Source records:
++++++
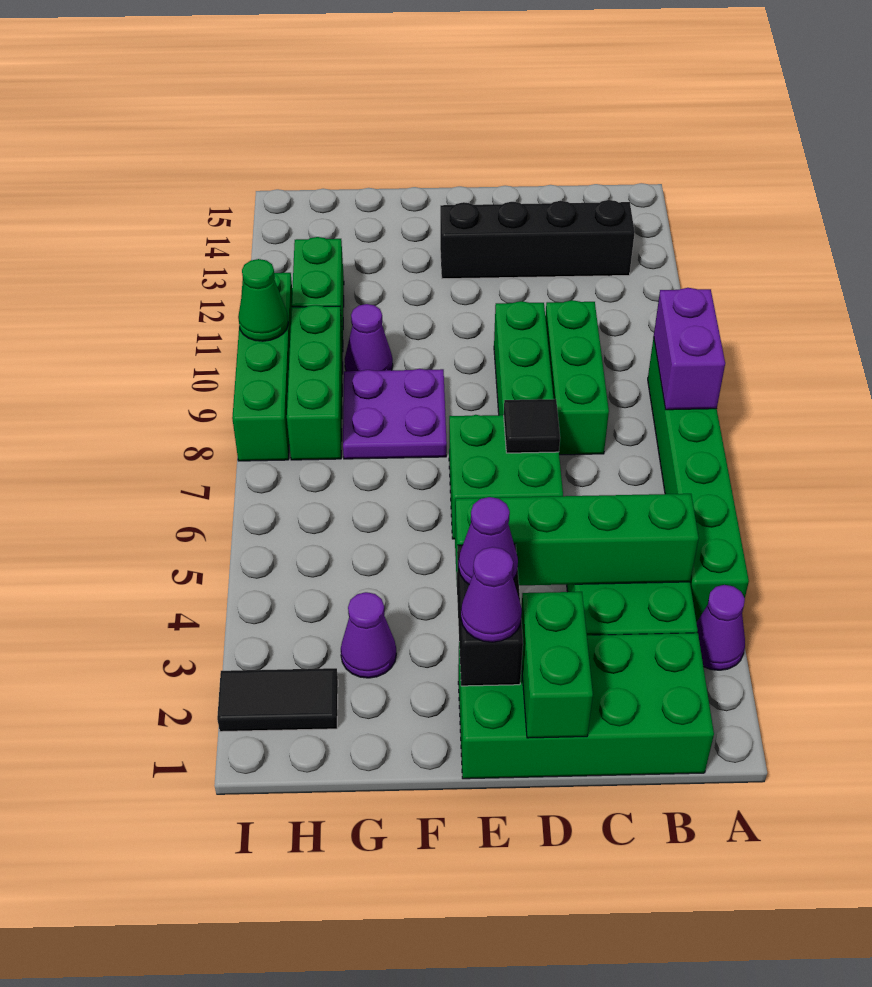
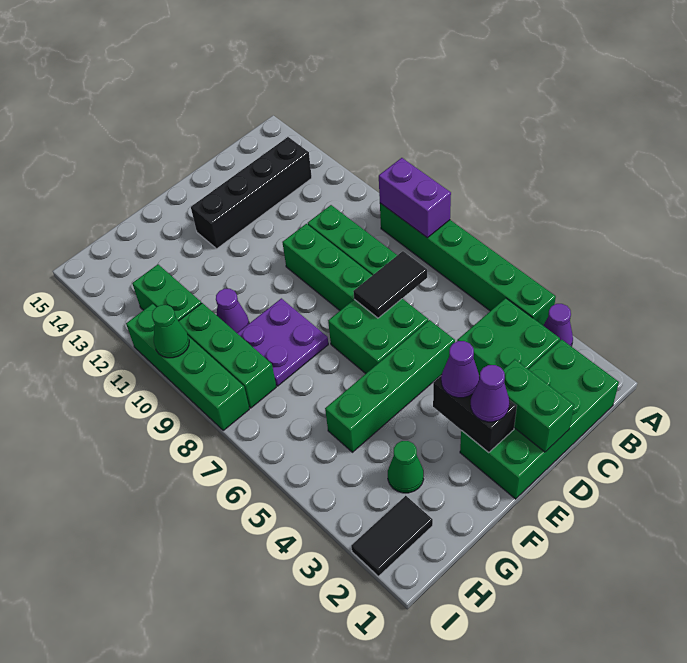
green brick B4:E4 level 2 -> green brick D5:G5 level 1
black tile D7 level 2 -> black tile C7:D7 level 2
purple cone G3 level 1 -> green cone G3 level 1

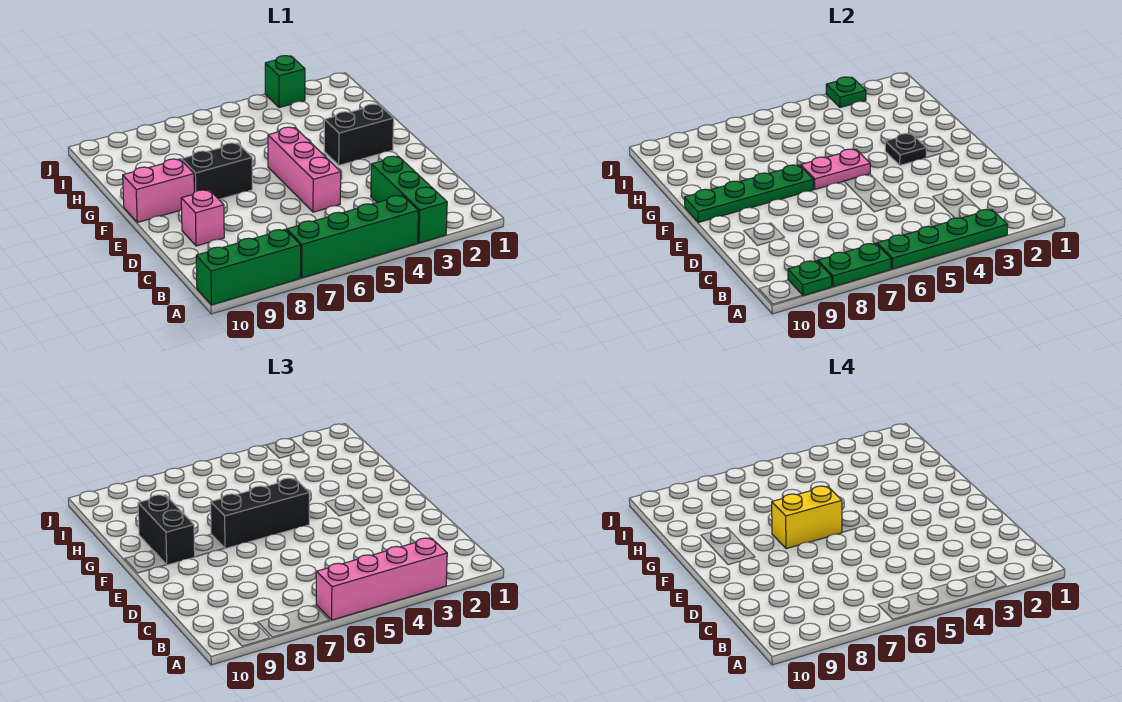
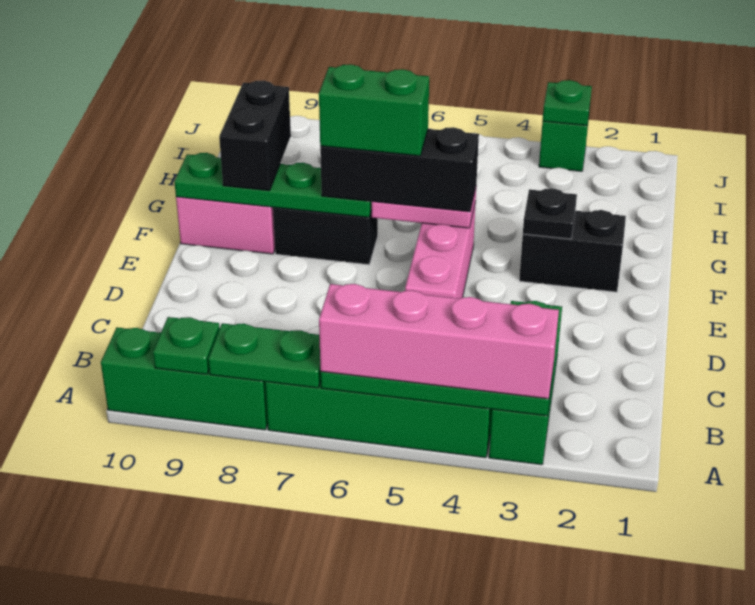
pink brick D9 level 1 -> none
yellow brick F6:F7 level 4 -> green brick F6:F7 level 4

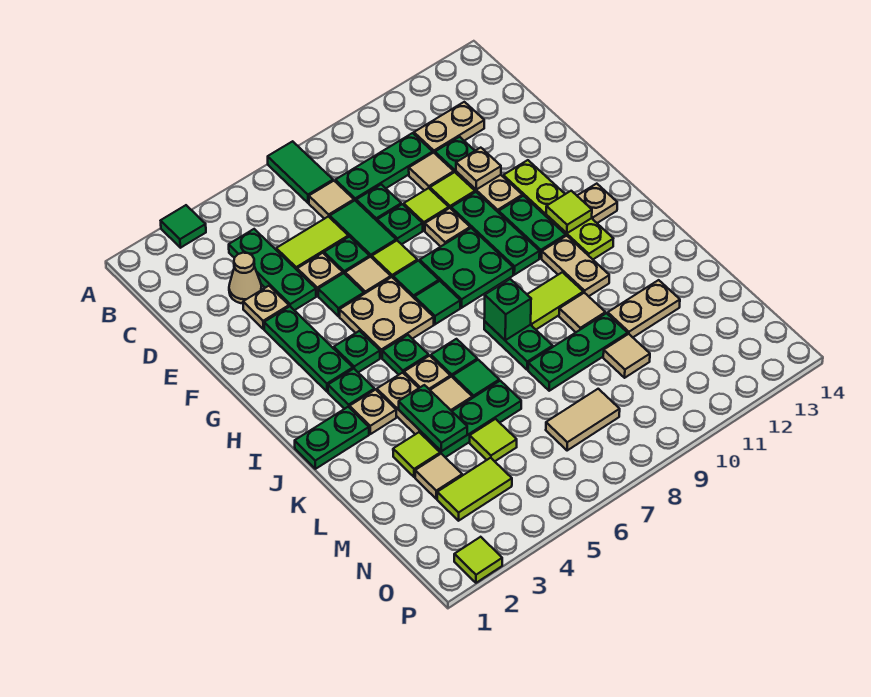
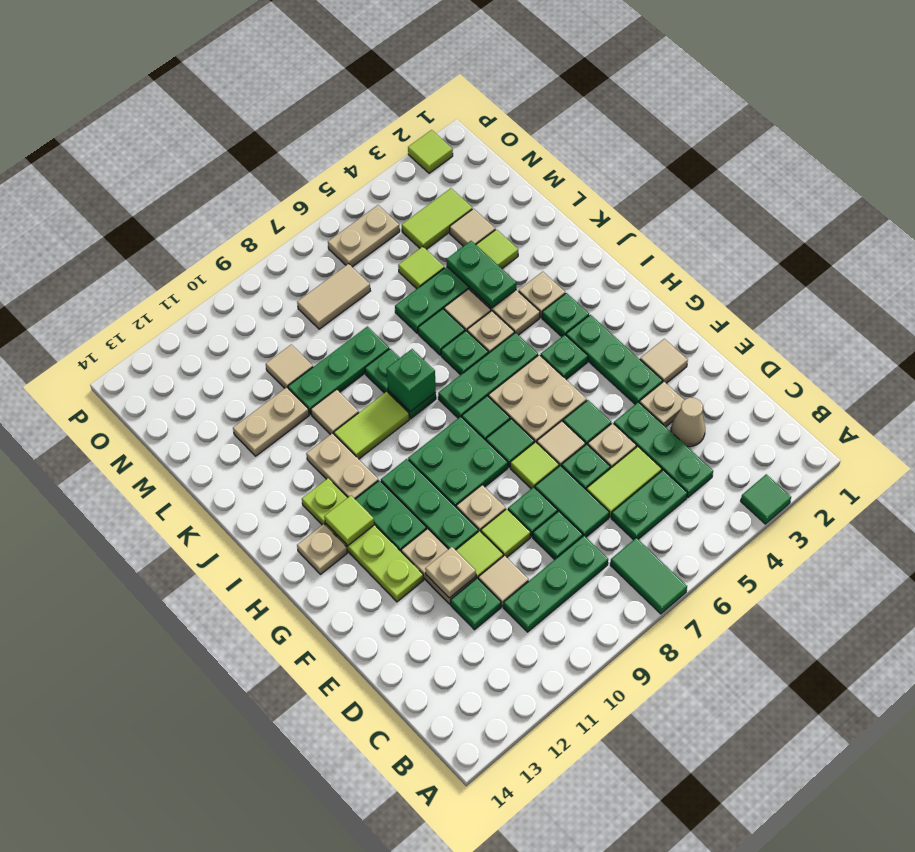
tan tile C7 level 1 -> tan tile F2 level 1
tan plate C11:C12 level 1 -> tan plate O5:O6 level 1
green plate I5 level 1 -> green plate I5:I7 level 1
green plate J1:J2 level 1 -> green plate C5:C6 level 1

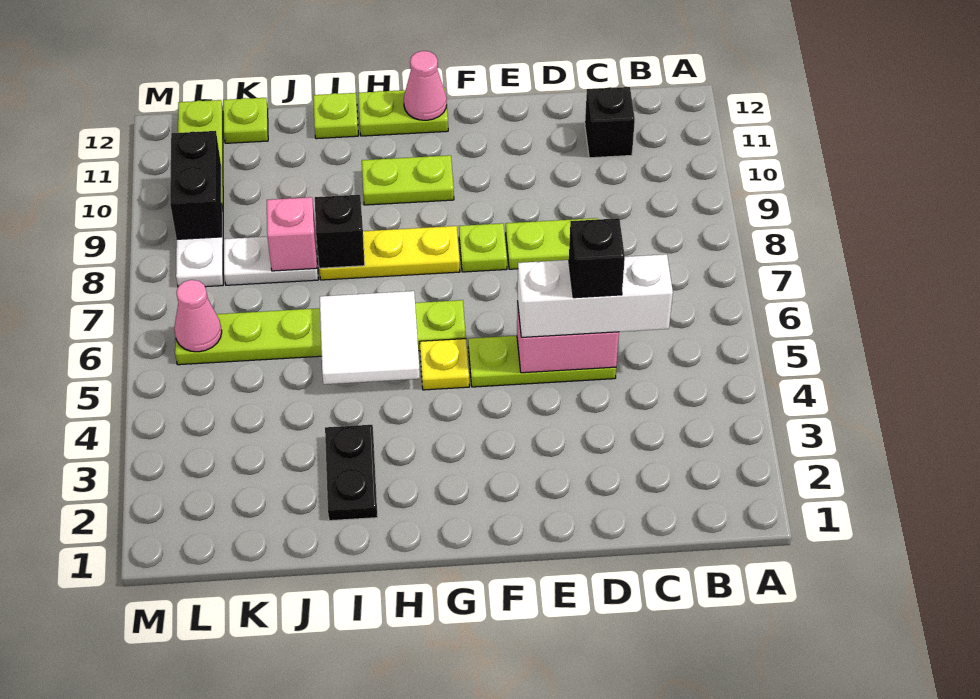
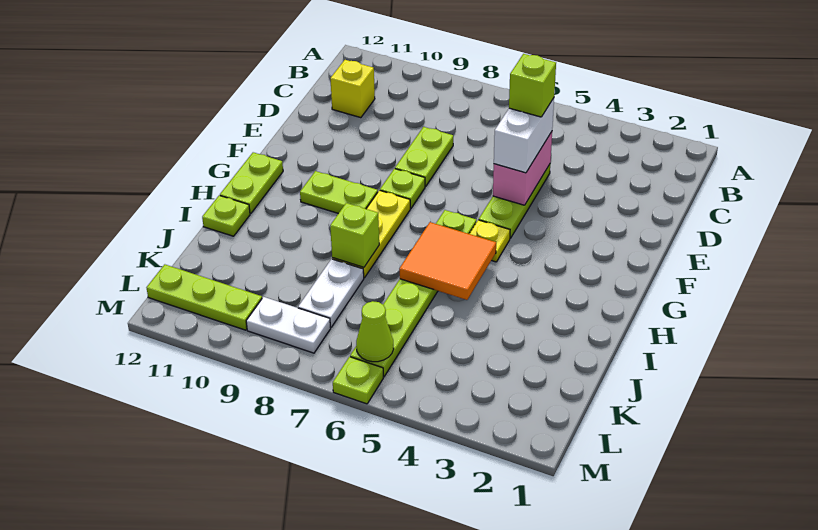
white brick C5:E5 level 3 -> white brick D5:E5 level 3
black brick C11 level 1 -> yellow brick C11 level 1
black brick D5 level 4 -> lime brick D5 level 4
lime plate G10:H10 level 1 -> lime plate G9:G10 level 1
pink cone G12 level 2 -> none
white tile H5:I6 level 2 -> orange tile H5:I6 level 2
black plate I2:I3 level 1 -> none
black brick I8 level 2 -> lime brick I8 level 2
pink brick J8 level 2 -> none
lime plate K12 level 1 -> lime plate M6 level 1
pink cone L6 level 2 -> lime cone L6 level 2
black brick L9:L10 level 2 -> none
++++++
### YOUR INSTRUCTIONS
Give the data above again, exactly and completely. No pictures go in.

### REPLY TO THE TASK
green brick B4:E4 level 2 -> green brick D5:G5 level 1
black tile D7 level 2 -> black tile C7:D7 level 2
purple cone G3 level 1 -> green cone G3 level 1

pink brick D9 level 1 -> none
yellow brick F6:F7 level 4 -> green brick F6:F7 level 4

tan tile C7 level 1 -> tan tile F2 level 1
tan plate C11:C12 level 1 -> tan plate O5:O6 level 1
green plate I5 level 1 -> green plate I5:I7 level 1
green plate J1:J2 level 1 -> green plate C5:C6 level 1

white brick C5:E5 level 3 -> white brick D5:E5 level 3
black brick C11 level 1 -> yellow brick C11 level 1
black brick D5 level 4 -> lime brick D5 level 4
lime plate G10:H10 level 1 -> lime plate G9:G10 level 1
pink cone G12 level 2 -> none
white tile H5:I6 level 2 -> orange tile H5:I6 level 2
black plate I2:I3 level 1 -> none
black brick I8 level 2 -> lime brick I8 level 2
pink brick J8 level 2 -> none
lime plate K12 level 1 -> lime plate M6 level 1
pink cone L6 level 2 -> lime cone L6 level 2
black brick L9:L10 level 2 -> none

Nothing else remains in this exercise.